**Source material:**
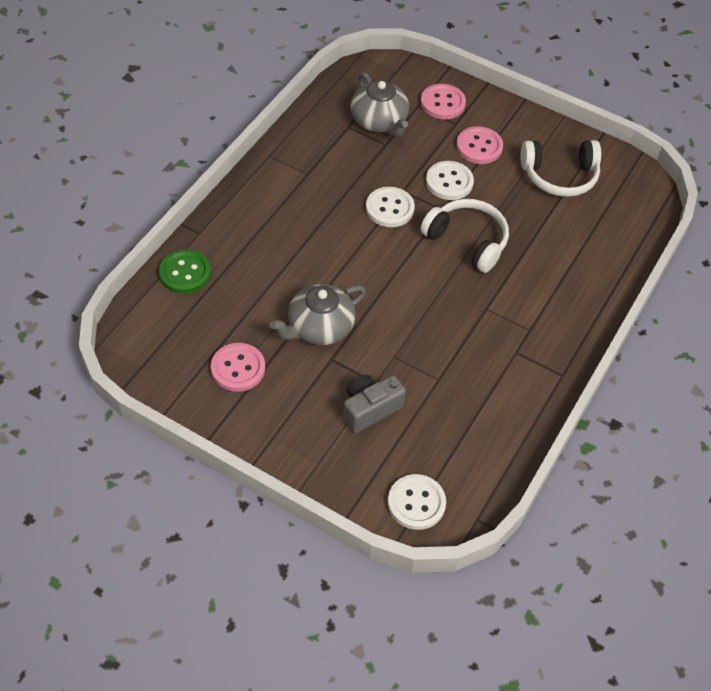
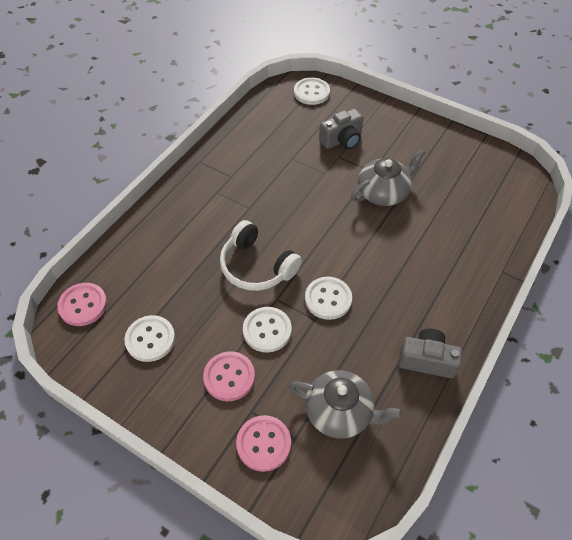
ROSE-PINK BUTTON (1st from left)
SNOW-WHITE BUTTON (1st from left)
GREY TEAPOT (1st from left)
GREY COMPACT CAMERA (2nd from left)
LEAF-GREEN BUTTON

**Your objective:**
Reproduce the records above exactly, leaving out every picture they contain.

**Response to the task:**
ROSE-PINK BUTTON (1st from left)
SNOW-WHITE BUTTON (1st from left)
GREY TEAPOT (1st from left)
GREY COMPACT CAMERA (2nd from left)
LEAF-GREEN BUTTON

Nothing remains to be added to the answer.